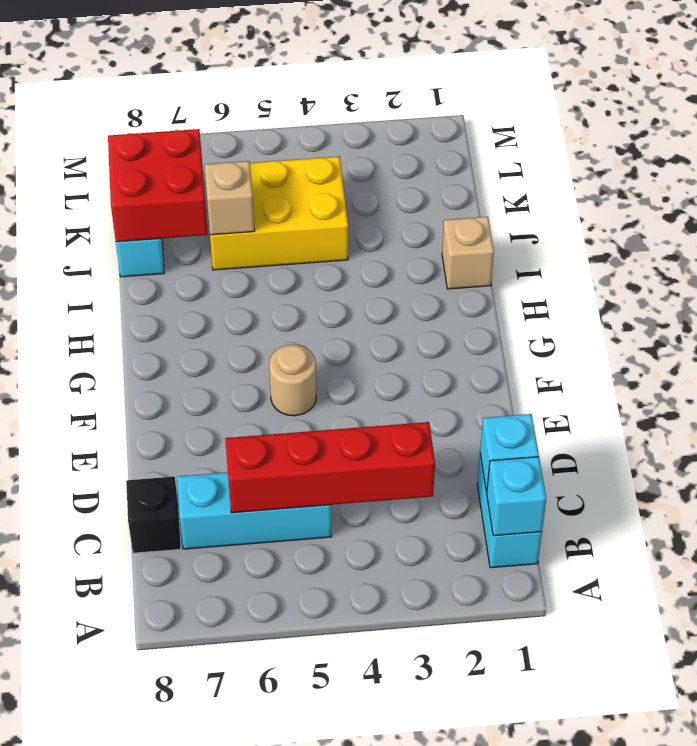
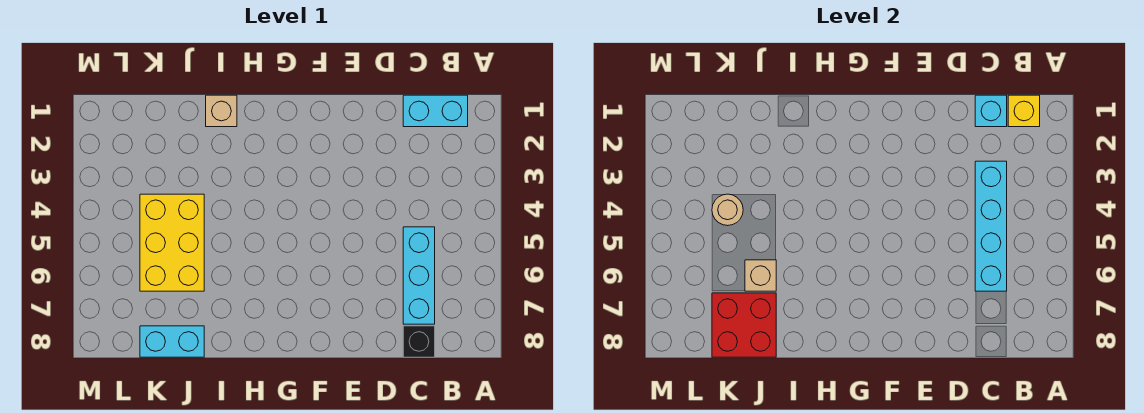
cyan brick B1 level 2 -> yellow brick B1 level 2
red brick C3:C6 level 2 -> cyan brick C3:C6 level 2
tan round brick F5 level 1 -> tan round brick K4 level 2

Exercise directions → Return the listing verbatim, pictures omitted.

Exercise answer →
cyan brick B1 level 2 -> yellow brick B1 level 2
red brick C3:C6 level 2 -> cyan brick C3:C6 level 2
tan round brick F5 level 1 -> tan round brick K4 level 2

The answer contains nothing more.